■ EXERCISE DIRECTIONS:
Where the records below have a line with "turned", that line is to be copied.

■ SUPPLIED RECORDS:
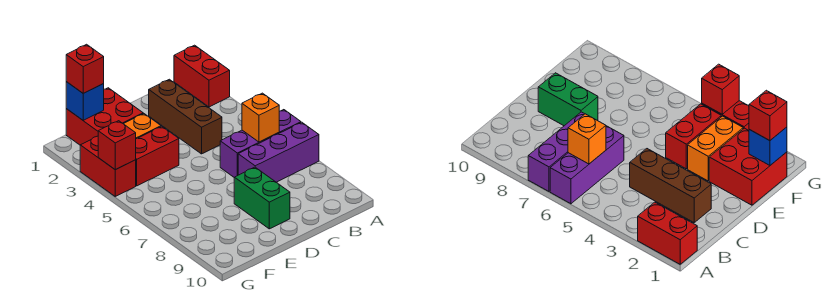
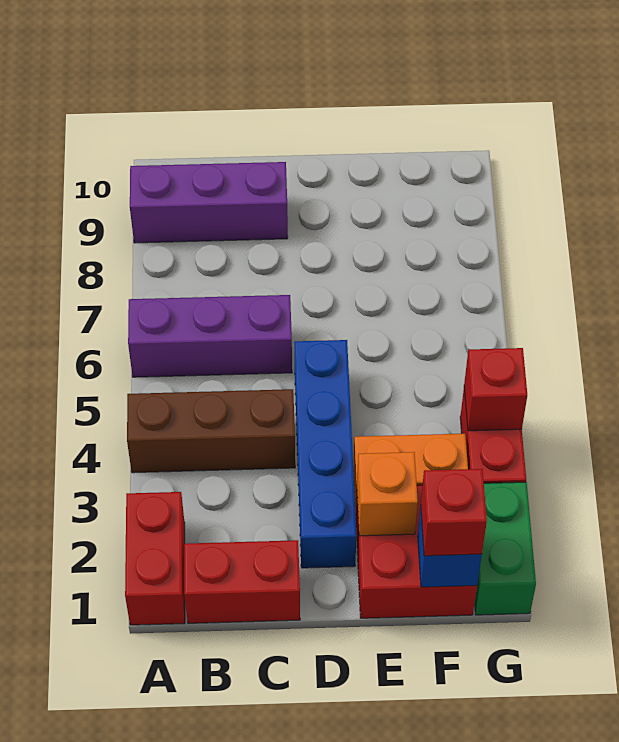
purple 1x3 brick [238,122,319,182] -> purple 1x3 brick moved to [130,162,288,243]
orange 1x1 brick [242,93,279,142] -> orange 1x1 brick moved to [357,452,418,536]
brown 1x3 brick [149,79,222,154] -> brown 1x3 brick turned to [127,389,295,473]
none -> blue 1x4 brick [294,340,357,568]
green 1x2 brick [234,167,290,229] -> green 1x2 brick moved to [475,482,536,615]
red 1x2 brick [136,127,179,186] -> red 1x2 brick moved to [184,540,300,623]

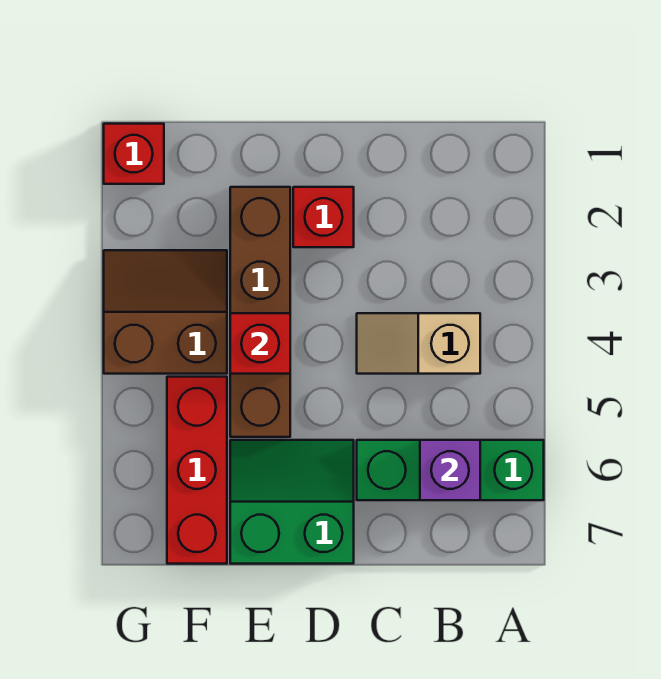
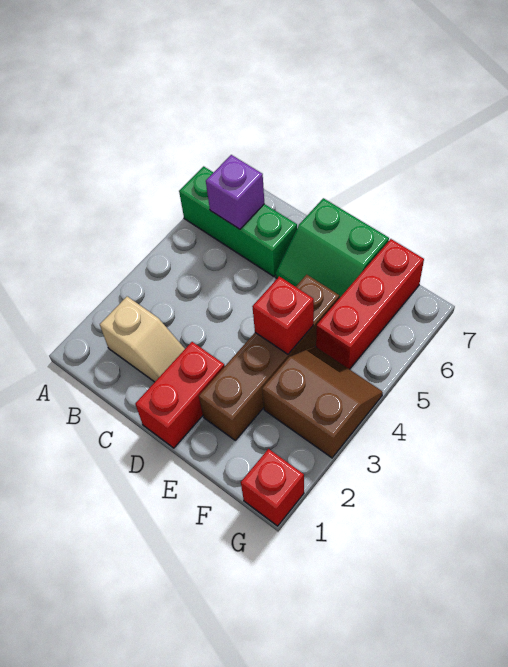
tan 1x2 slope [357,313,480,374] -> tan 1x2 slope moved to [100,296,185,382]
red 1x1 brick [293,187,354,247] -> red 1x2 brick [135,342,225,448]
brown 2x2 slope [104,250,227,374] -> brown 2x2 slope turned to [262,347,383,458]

■ ANSWER FOR THE TASK:
brown 1x3 brick [149,79,222,154] -> brown 1x3 brick turned to [127,389,295,473]
brown 2x2 slope [104,250,227,374] -> brown 2x2 slope turned to [262,347,383,458]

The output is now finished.